Begin at the line containing "stairs: (462, 1462) -> (1231, 650), moved" in the entries below and end at the line containing "window: (403, 1685) -> (1332, 684), moved"; transcribe that range exactly and nothing outside it.

* [Dataset extract]:
=======
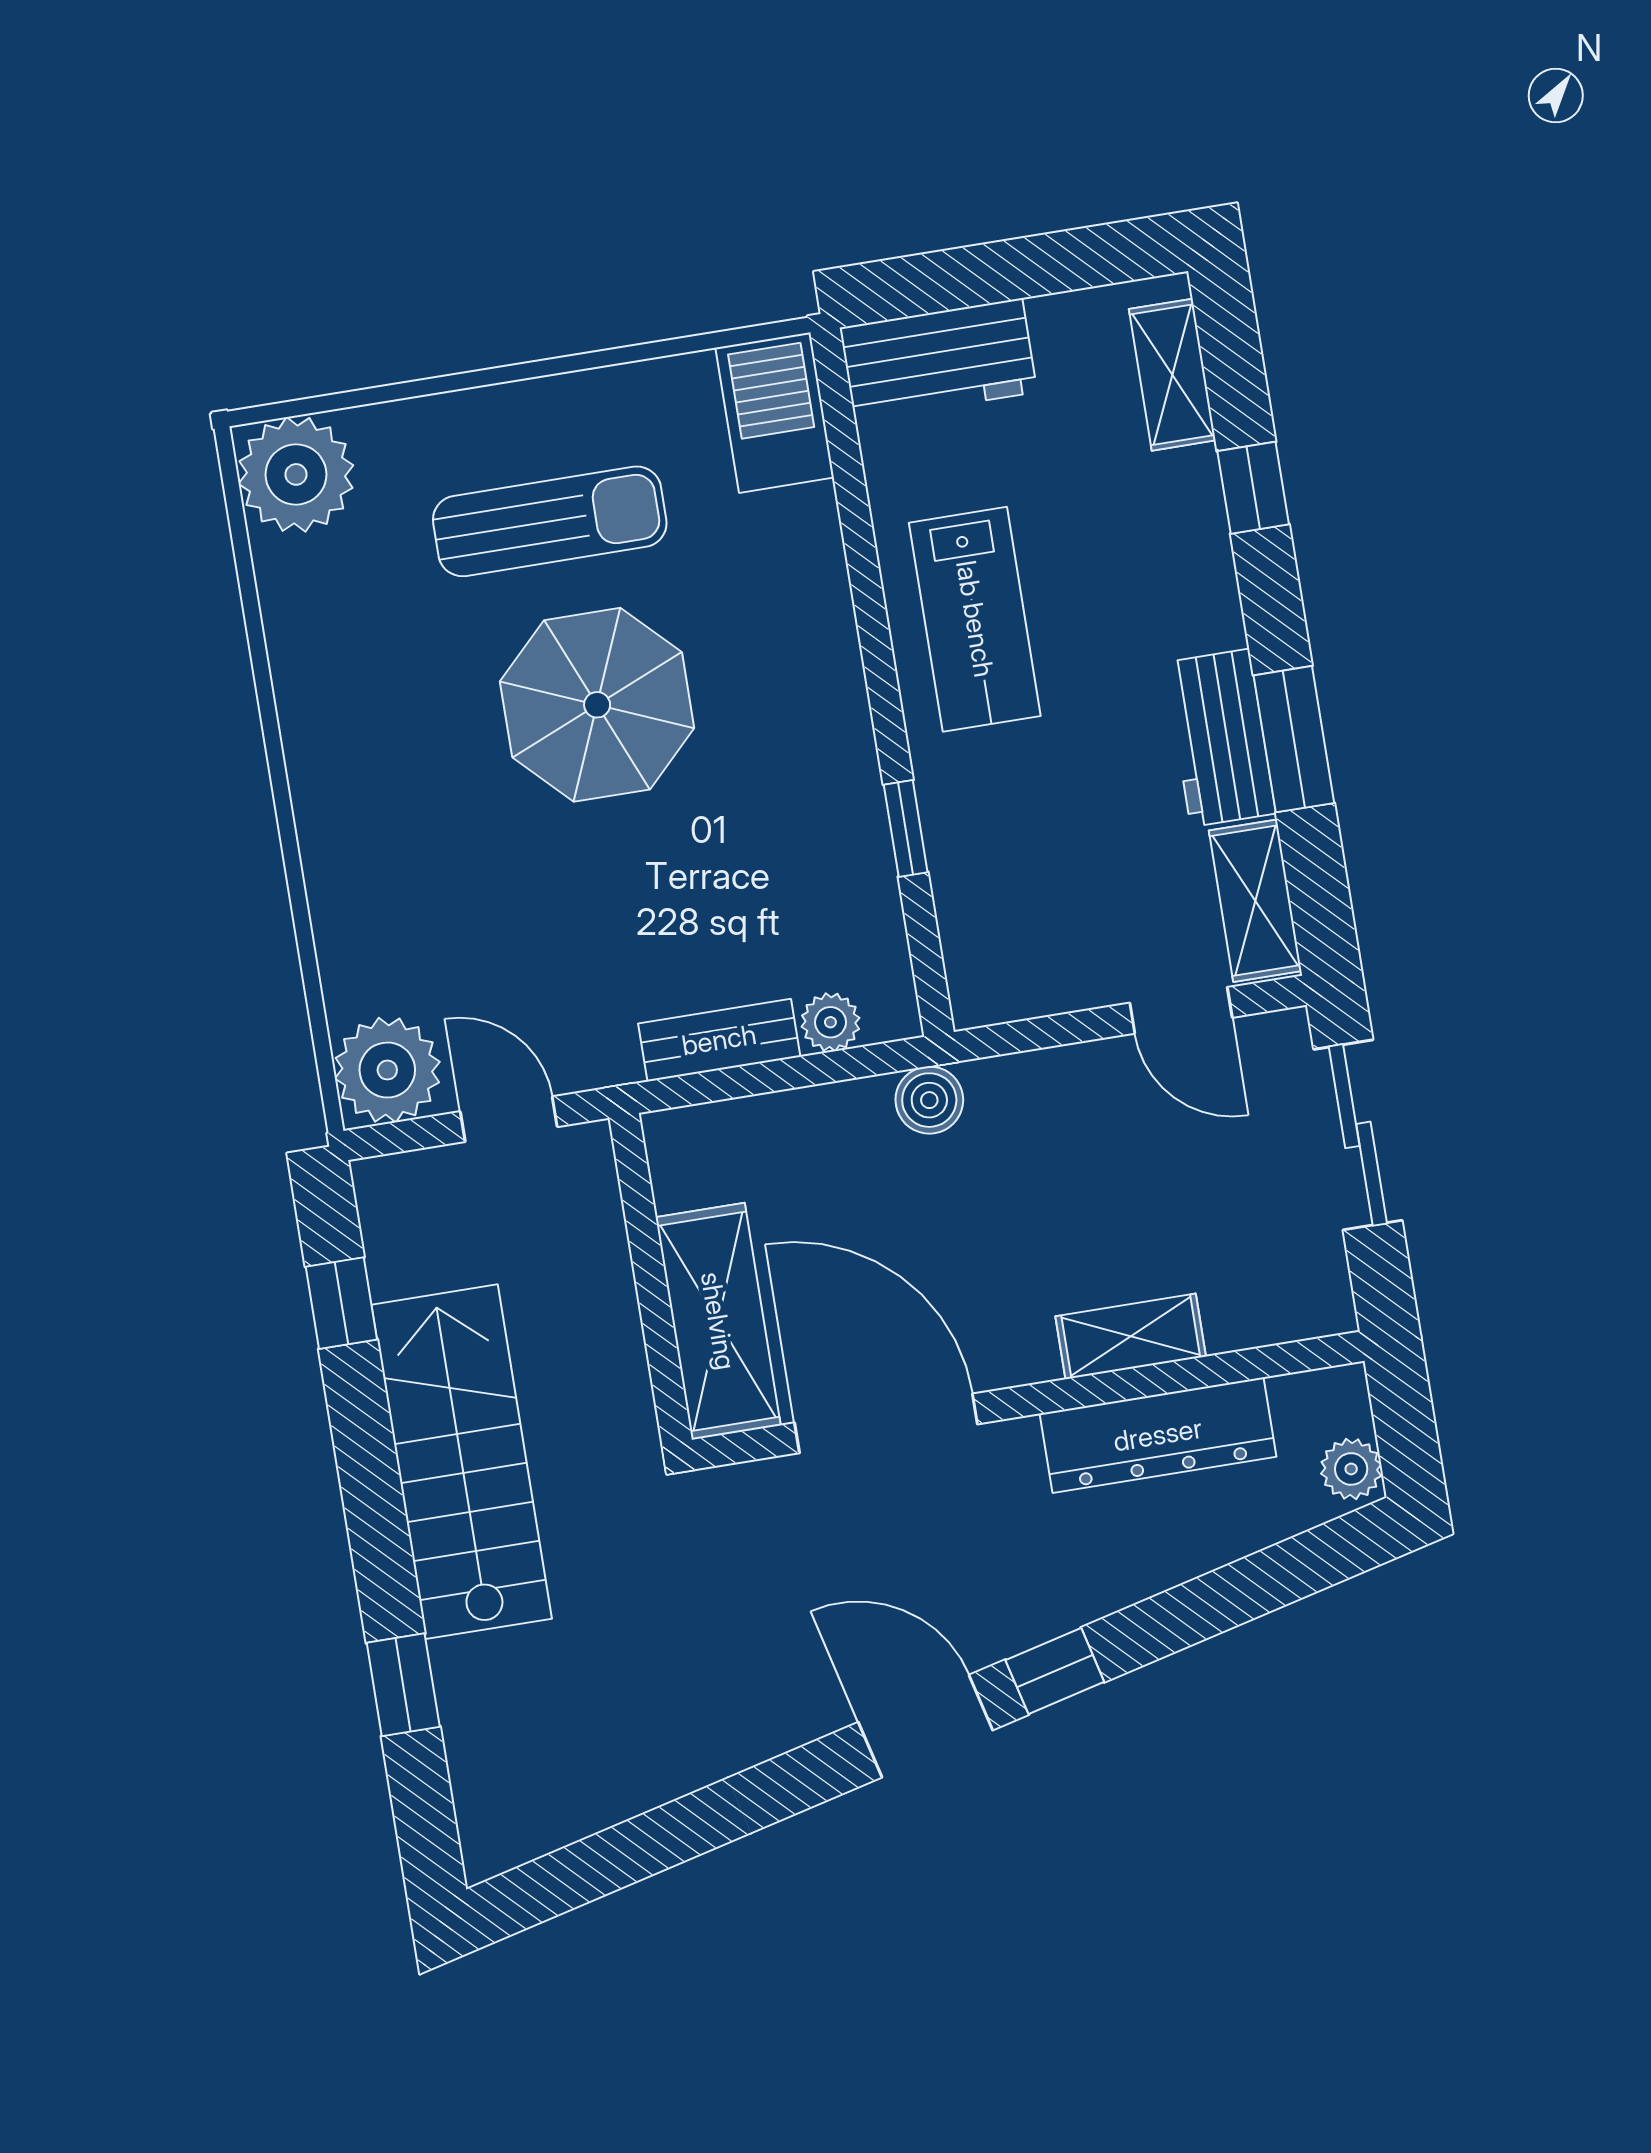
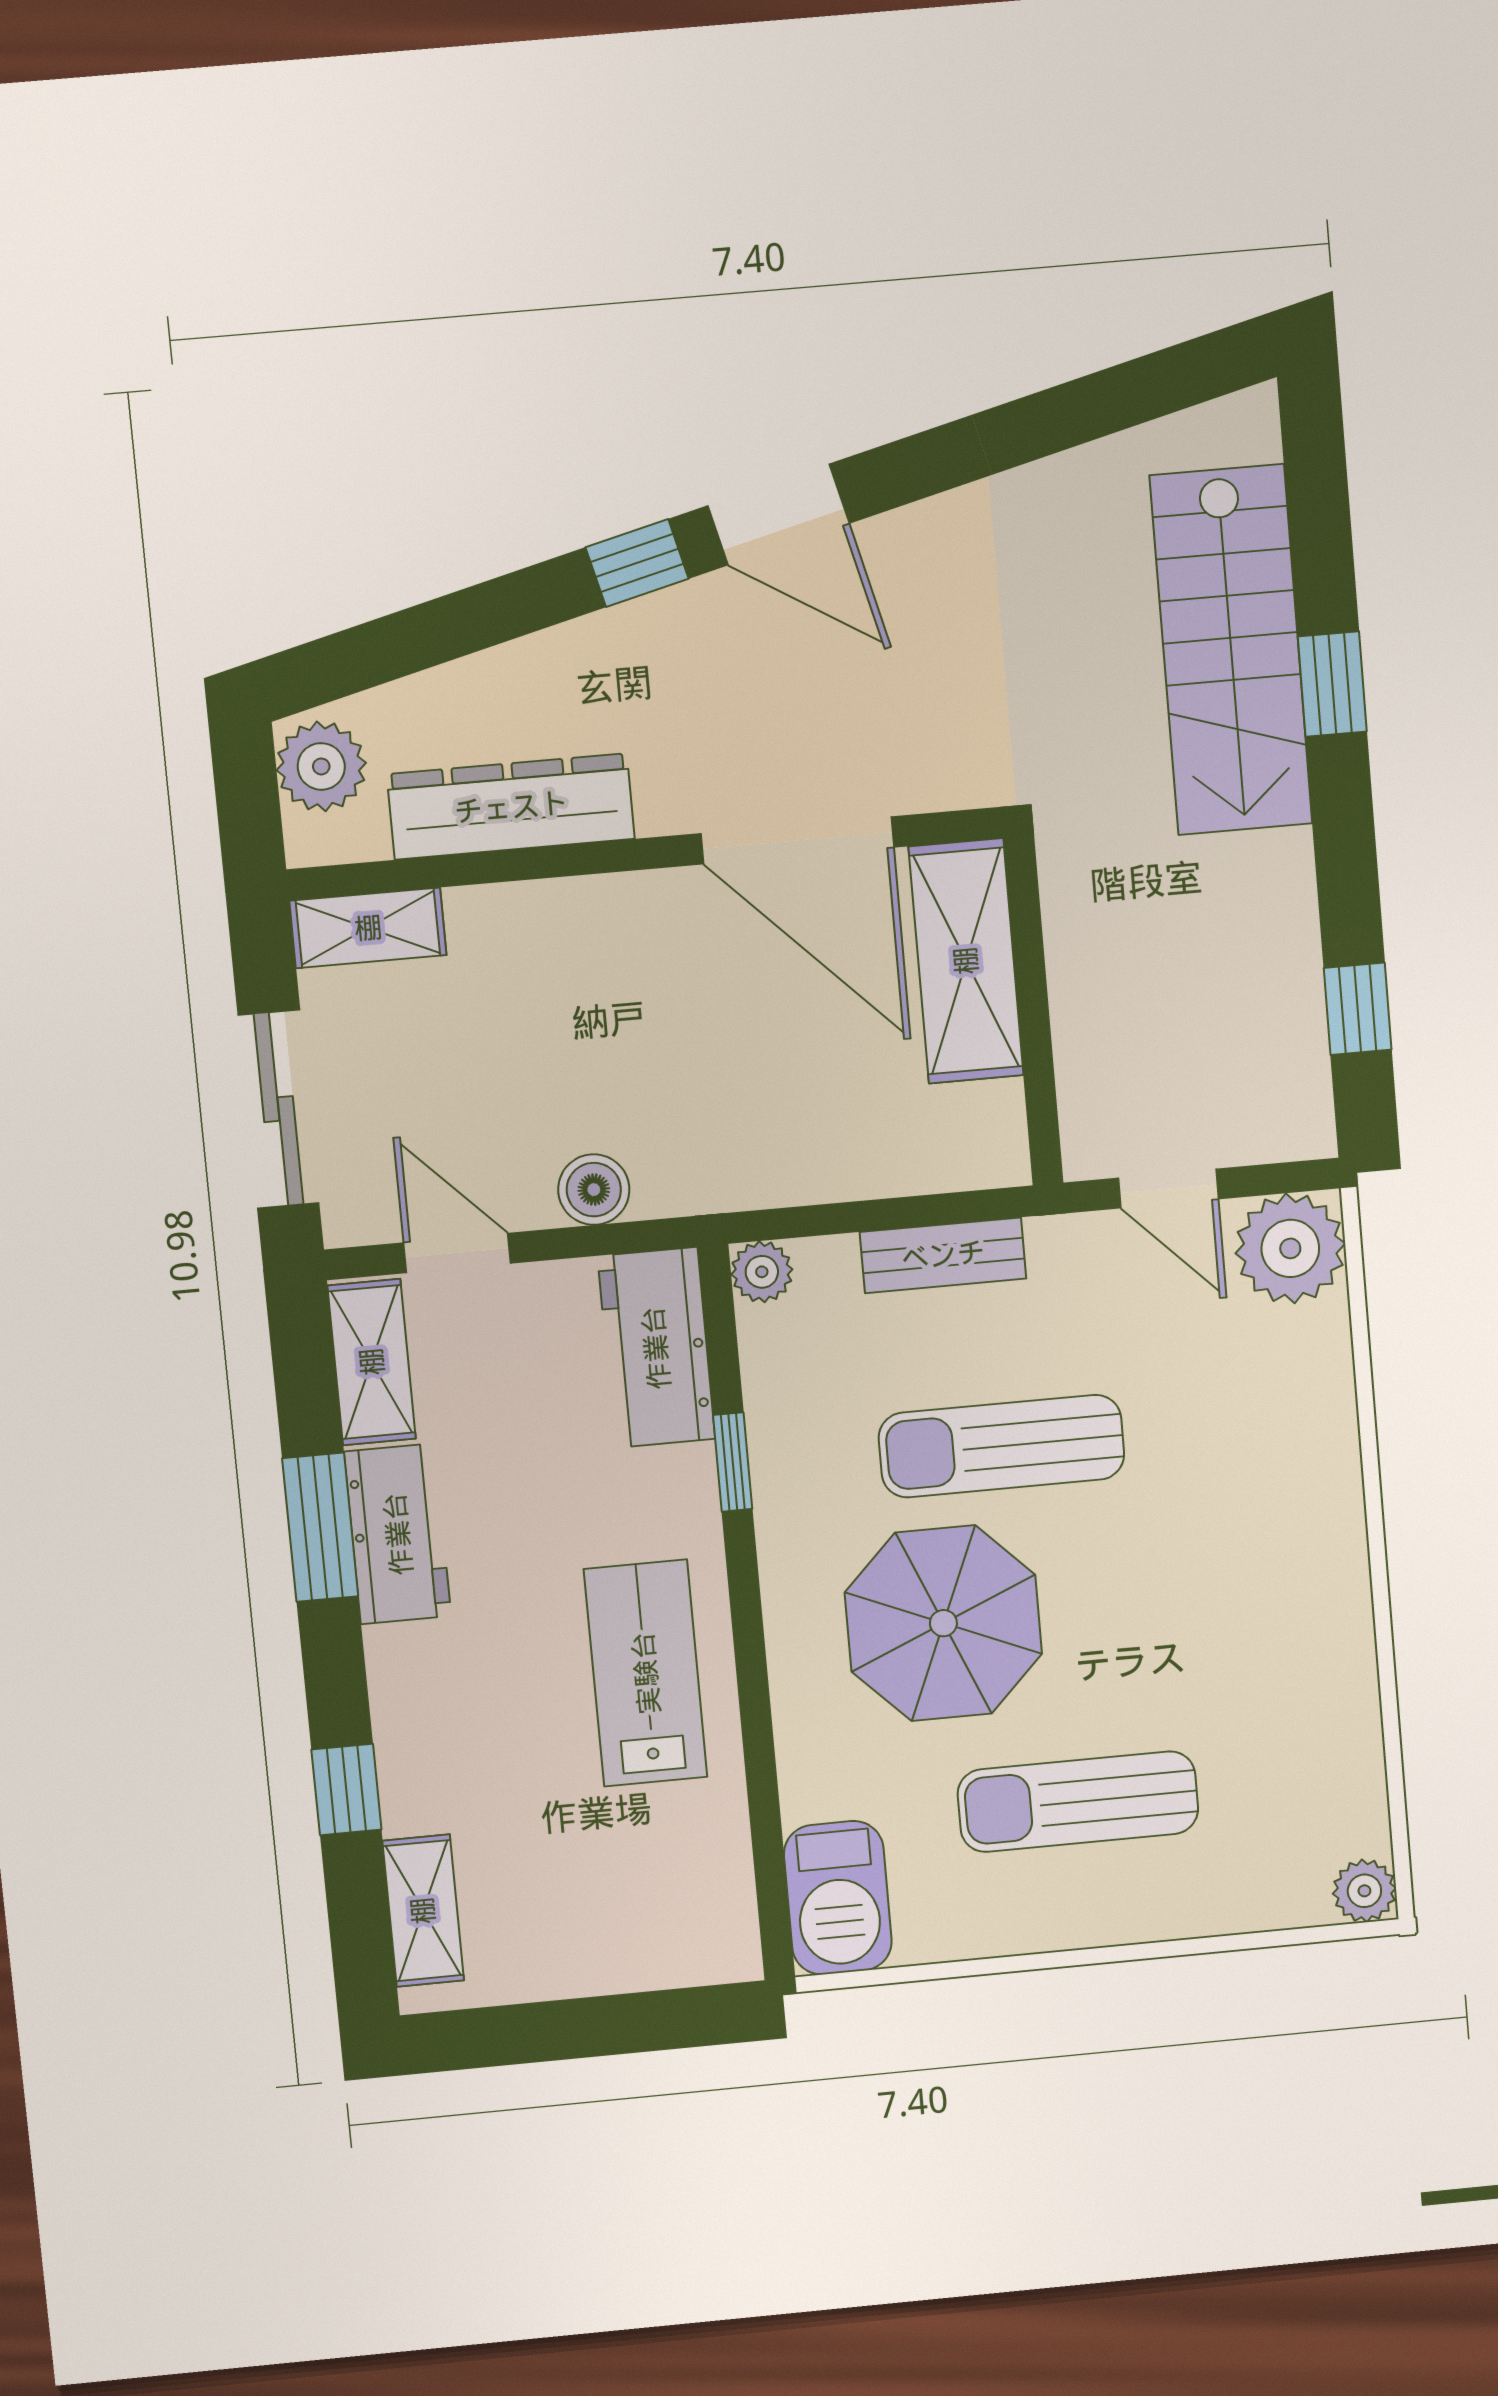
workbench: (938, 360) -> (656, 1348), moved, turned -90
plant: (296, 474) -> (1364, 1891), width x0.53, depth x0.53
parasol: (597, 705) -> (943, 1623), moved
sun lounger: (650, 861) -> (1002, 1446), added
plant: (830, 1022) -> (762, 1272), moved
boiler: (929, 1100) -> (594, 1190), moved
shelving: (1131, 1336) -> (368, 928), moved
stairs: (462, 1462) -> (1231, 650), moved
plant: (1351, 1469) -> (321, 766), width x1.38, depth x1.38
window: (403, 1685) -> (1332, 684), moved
=======
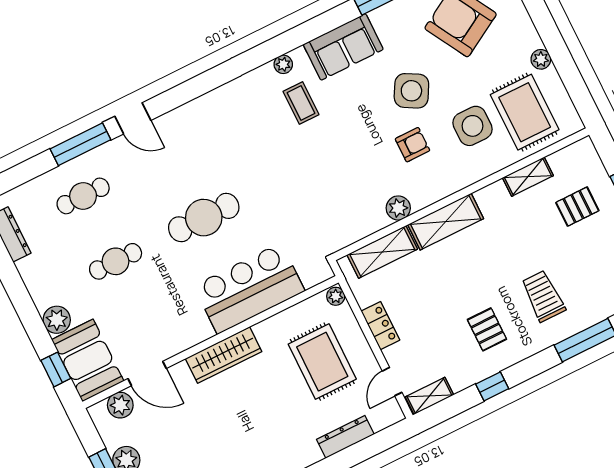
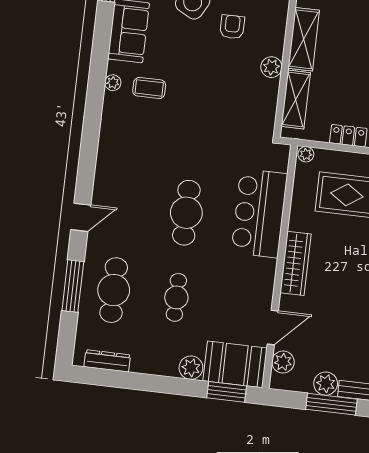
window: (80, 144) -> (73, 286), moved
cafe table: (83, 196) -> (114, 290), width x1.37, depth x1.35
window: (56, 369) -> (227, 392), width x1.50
=======
* [Solution to this exercise]:
stairs: (462, 1462) -> (1231, 650), moved
plant: (1351, 1469) -> (321, 766), width x1.38, depth x1.38
window: (403, 1685) -> (1332, 684), moved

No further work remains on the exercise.